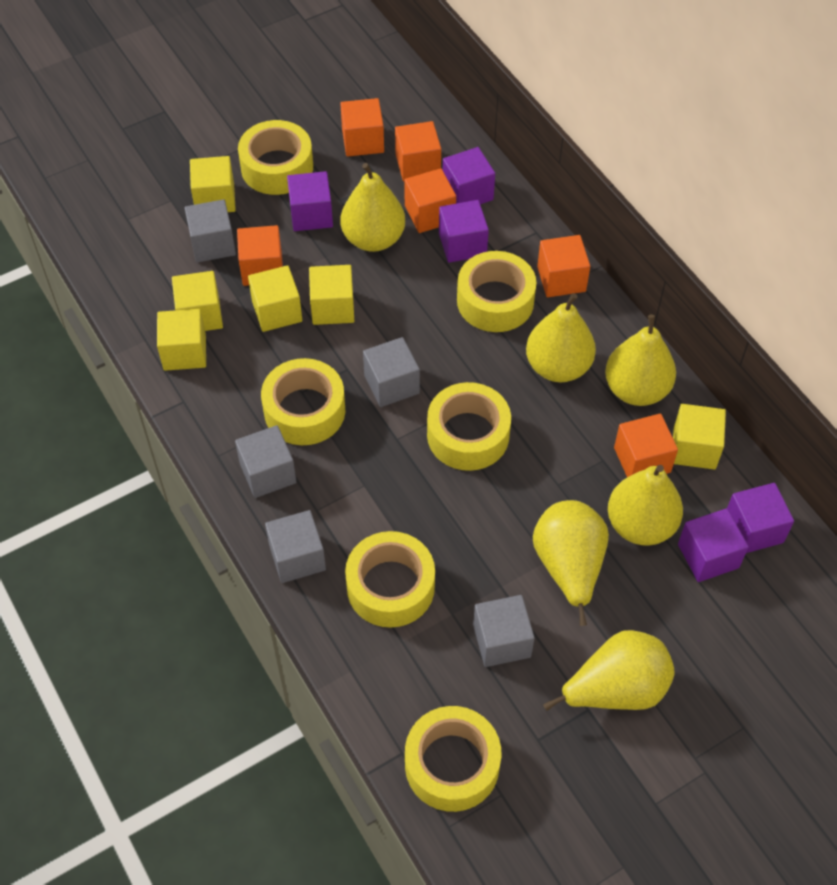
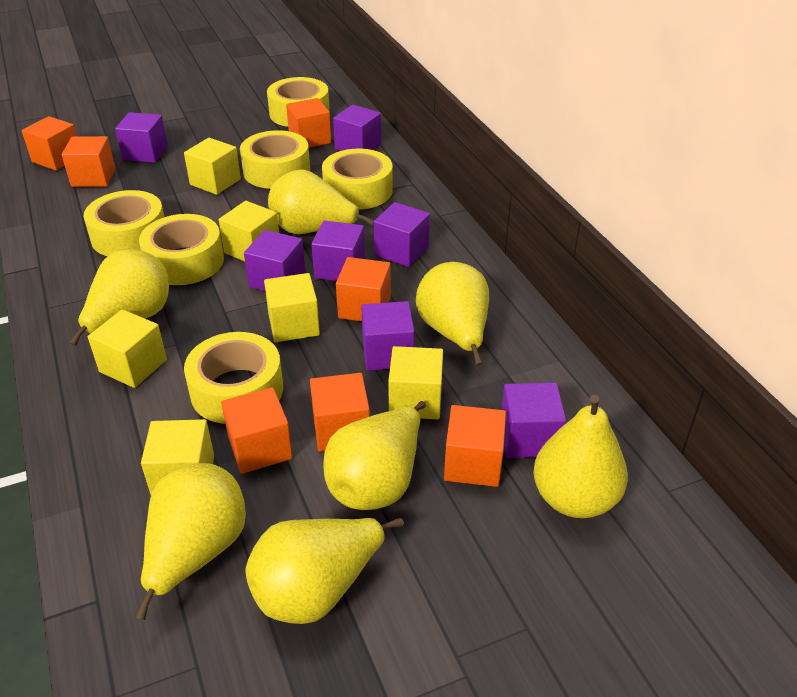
grey cube: 5 -> 0
orange cube: 6 -> 7
purple cube: 5 -> 7
yellow pear: 6 -> 7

• [Aim of the exercise]: When copying the material, leave every image behind and keep each line verbatim.

• [Exercise result]:
grey cube: 5 -> 0
orange cube: 6 -> 7
purple cube: 5 -> 7
yellow pear: 6 -> 7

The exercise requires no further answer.